**TASK BRIEF:**
Using the records below, repeat exactly the lines from the one holding "D3: LED white" through the one holding "R7: 2.2k (VA, VE2) -> 100 (VA, VE2)", both ends included, and no others.

### TASK DATA ###

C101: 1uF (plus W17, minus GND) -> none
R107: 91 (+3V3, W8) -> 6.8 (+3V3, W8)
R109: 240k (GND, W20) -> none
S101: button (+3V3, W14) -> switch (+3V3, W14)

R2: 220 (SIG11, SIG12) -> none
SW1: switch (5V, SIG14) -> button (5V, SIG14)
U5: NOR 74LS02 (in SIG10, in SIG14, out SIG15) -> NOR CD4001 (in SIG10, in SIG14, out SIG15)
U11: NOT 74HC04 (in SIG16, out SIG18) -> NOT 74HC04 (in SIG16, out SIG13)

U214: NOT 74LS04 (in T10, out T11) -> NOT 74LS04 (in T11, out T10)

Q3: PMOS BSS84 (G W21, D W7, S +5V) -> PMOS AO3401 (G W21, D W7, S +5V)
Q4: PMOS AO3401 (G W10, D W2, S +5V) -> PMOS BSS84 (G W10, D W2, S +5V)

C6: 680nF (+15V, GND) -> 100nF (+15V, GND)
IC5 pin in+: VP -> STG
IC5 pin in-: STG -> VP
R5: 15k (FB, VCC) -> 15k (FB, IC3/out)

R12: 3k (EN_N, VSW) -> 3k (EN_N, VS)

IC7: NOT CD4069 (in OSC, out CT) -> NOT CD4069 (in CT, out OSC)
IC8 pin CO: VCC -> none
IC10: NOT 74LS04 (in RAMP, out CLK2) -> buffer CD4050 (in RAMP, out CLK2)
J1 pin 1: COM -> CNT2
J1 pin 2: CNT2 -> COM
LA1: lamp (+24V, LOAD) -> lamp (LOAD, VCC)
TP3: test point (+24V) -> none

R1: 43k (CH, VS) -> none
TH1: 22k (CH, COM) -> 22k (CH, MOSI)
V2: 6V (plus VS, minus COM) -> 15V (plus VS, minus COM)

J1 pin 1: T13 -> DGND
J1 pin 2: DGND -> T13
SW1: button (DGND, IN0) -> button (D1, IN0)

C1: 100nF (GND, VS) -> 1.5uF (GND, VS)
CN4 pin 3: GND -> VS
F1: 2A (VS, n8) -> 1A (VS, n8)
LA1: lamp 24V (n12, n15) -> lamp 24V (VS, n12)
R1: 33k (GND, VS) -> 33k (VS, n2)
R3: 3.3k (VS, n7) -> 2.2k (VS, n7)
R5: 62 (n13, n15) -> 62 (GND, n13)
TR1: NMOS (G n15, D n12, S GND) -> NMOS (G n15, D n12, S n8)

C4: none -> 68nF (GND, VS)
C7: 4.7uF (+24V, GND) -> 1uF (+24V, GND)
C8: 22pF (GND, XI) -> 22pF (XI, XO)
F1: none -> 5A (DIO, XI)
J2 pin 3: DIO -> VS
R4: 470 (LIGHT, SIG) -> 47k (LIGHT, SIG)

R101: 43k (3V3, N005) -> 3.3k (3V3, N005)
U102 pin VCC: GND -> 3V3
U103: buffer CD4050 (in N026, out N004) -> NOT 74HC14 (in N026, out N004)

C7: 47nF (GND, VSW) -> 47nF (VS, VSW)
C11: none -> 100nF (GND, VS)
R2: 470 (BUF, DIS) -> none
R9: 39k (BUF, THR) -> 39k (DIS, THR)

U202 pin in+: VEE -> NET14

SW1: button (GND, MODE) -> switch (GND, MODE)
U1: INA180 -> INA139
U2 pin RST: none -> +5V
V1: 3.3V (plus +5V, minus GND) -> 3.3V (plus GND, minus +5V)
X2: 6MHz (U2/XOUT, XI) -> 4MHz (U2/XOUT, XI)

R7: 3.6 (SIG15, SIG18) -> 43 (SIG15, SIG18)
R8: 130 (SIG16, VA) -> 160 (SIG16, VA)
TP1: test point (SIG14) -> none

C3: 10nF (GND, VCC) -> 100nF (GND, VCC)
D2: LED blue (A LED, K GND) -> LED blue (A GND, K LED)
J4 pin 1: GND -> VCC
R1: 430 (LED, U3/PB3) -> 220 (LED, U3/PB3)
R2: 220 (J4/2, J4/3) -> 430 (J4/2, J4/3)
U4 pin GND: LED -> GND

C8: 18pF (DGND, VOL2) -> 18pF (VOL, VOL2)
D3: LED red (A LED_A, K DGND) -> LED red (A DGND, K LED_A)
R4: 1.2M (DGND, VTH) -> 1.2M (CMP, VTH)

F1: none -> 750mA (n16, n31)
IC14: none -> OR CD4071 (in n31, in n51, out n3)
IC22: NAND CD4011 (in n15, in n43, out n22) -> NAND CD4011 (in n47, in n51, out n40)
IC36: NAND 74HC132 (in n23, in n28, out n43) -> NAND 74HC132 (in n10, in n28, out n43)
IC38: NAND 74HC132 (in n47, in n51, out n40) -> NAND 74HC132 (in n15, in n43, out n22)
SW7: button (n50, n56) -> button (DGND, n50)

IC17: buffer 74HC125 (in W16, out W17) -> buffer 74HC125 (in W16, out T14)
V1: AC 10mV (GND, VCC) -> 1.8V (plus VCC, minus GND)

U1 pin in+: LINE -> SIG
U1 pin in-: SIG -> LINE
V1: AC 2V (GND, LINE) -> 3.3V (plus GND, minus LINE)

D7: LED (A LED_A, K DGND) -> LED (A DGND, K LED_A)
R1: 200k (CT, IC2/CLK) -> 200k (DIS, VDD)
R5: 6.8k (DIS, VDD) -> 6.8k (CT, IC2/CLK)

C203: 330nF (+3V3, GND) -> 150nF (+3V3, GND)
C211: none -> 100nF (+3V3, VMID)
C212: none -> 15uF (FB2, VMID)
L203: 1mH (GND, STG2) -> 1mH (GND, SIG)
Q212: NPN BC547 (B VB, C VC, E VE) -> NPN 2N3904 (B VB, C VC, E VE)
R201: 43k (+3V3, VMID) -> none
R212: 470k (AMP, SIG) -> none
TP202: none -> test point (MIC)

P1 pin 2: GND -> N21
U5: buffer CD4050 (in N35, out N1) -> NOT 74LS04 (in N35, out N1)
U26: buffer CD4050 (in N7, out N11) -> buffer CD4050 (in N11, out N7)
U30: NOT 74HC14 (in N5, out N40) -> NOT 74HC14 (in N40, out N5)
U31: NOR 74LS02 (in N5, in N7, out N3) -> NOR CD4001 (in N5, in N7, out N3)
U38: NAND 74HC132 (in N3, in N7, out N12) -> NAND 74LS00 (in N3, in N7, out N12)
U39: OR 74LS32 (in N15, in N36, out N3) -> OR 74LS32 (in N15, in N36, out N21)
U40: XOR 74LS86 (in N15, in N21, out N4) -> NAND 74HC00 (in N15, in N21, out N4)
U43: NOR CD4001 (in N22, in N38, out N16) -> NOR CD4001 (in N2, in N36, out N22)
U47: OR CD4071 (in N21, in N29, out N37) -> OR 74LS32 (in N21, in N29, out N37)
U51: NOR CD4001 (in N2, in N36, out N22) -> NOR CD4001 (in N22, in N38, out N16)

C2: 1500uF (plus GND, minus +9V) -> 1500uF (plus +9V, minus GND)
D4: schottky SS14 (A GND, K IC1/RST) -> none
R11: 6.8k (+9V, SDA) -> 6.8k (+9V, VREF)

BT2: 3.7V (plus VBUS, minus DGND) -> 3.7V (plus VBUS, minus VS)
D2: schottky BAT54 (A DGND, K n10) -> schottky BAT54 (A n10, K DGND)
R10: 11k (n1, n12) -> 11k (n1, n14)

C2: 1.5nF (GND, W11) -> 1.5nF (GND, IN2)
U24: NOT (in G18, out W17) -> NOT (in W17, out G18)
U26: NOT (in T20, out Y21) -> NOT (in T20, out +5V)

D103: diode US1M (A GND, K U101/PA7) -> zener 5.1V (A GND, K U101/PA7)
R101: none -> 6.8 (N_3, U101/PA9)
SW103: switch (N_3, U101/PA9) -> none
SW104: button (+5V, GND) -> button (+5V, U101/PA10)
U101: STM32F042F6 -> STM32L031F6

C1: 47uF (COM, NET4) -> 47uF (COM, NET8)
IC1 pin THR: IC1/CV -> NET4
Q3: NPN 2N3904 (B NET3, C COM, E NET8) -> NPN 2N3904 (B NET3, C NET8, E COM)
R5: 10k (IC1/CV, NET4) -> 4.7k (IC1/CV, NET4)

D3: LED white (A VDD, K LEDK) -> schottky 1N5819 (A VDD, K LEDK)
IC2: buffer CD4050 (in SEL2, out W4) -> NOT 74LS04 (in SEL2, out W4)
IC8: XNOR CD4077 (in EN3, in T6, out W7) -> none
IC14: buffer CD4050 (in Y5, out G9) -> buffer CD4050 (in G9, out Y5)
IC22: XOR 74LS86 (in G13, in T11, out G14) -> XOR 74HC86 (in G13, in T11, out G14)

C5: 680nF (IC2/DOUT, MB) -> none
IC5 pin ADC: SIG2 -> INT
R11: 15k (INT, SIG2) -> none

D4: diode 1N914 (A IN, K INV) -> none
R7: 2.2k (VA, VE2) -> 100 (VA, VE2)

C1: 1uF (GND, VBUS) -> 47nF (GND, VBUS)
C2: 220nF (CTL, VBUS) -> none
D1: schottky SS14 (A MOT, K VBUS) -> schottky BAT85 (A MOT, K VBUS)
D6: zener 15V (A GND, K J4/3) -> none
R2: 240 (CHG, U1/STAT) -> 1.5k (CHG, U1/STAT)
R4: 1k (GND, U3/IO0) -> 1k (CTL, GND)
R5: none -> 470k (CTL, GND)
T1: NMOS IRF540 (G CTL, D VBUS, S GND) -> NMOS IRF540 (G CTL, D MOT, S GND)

###

**SOLUTION TO THE PROBLEM:**
D3: LED white (A VDD, K LEDK) -> schottky 1N5819 (A VDD, K LEDK)
IC2: buffer CD4050 (in SEL2, out W4) -> NOT 74LS04 (in SEL2, out W4)
IC8: XNOR CD4077 (in EN3, in T6, out W7) -> none
IC14: buffer CD4050 (in Y5, out G9) -> buffer CD4050 (in G9, out Y5)
IC22: XOR 74LS86 (in G13, in T11, out G14) -> XOR 74HC86 (in G13, in T11, out G14)

C5: 680nF (IC2/DOUT, MB) -> none
IC5 pin ADC: SIG2 -> INT
R11: 15k (INT, SIG2) -> none

D4: diode 1N914 (A IN, K INV) -> none
R7: 2.2k (VA, VE2) -> 100 (VA, VE2)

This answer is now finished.